(Task) Return each line of the data below unchanged, please.

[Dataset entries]
Segment Open
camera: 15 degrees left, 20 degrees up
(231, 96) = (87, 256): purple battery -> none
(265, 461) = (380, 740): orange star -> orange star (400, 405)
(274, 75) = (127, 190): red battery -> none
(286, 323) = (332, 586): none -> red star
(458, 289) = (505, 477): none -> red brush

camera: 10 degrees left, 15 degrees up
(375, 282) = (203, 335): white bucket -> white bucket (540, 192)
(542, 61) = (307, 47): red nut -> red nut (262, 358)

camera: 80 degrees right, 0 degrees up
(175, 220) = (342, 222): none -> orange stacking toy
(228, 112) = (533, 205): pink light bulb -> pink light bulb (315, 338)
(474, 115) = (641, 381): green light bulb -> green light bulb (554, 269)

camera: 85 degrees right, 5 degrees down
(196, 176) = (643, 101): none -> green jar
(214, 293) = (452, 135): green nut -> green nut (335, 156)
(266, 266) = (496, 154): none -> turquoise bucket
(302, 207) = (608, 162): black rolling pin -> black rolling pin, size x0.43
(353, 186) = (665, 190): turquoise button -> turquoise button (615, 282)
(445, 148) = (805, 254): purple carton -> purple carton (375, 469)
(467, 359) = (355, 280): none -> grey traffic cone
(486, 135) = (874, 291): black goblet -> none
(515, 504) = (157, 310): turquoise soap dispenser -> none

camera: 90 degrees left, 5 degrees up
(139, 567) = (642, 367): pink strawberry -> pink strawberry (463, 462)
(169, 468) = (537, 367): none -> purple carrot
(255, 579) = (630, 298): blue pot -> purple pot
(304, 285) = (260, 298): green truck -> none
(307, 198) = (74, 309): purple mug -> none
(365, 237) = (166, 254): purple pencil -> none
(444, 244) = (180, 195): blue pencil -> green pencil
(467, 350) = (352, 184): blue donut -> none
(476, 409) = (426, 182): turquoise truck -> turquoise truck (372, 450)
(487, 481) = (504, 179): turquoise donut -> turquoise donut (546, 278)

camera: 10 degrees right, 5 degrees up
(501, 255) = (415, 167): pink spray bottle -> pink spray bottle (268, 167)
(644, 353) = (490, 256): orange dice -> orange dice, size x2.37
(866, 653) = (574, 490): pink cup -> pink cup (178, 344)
Segment Closed
(Expected answer)
camera: 15 degrees left, 20 degrees up
(231, 96) = (87, 256): purple battery -> none
(265, 461) = (380, 740): orange star -> orange star (400, 405)
(274, 75) = (127, 190): red battery -> none
(286, 323) = (332, 586): none -> red star
(458, 289) = (505, 477): none -> red brush

camera: 10 degrees left, 15 degrees up
(375, 282) = (203, 335): white bucket -> white bucket (540, 192)
(542, 61) = (307, 47): red nut -> red nut (262, 358)

camera: 80 degrees right, 0 degrees up
(175, 220) = (342, 222): none -> orange stacking toy
(228, 112) = (533, 205): pink light bulb -> pink light bulb (315, 338)
(474, 115) = (641, 381): green light bulb -> green light bulb (554, 269)

camera: 85 degrees right, 5 degrees down
(196, 176) = (643, 101): none -> green jar
(214, 293) = (452, 135): green nut -> green nut (335, 156)
(266, 266) = (496, 154): none -> turquoise bucket
(302, 207) = (608, 162): black rolling pin -> black rolling pin, size x0.43
(353, 186) = (665, 190): turquoise button -> turquoise button (615, 282)
(445, 148) = (805, 254): purple carton -> purple carton (375, 469)
(467, 359) = (355, 280): none -> grey traffic cone
(486, 135) = (874, 291): black goblet -> none
(515, 504) = (157, 310): turquoise soap dispenser -> none

camera: 90 degrees left, 5 degrees up
(139, 567) = (642, 367): pink strawberry -> pink strawberry (463, 462)
(169, 468) = (537, 367): none -> purple carrot
(255, 579) = (630, 298): blue pot -> purple pot
(304, 285) = (260, 298): green truck -> none
(307, 198) = (74, 309): purple mug -> none
(365, 237) = (166, 254): purple pencil -> none
(444, 244) = (180, 195): blue pencil -> green pencil
(467, 350) = (352, 184): blue donut -> none
(476, 409) = (426, 182): turquoise truck -> turquoise truck (372, 450)
(487, 481) = (504, 179): turquoise donut -> turquoise donut (546, 278)

camera: 10 degrees right, 5 degrees up
(501, 255) = (415, 167): pink spray bottle -> pink spray bottle (268, 167)
(644, 353) = (490, 256): orange dice -> orange dice, size x2.37
(866, 653) = (574, 490): pink cup -> pink cup (178, 344)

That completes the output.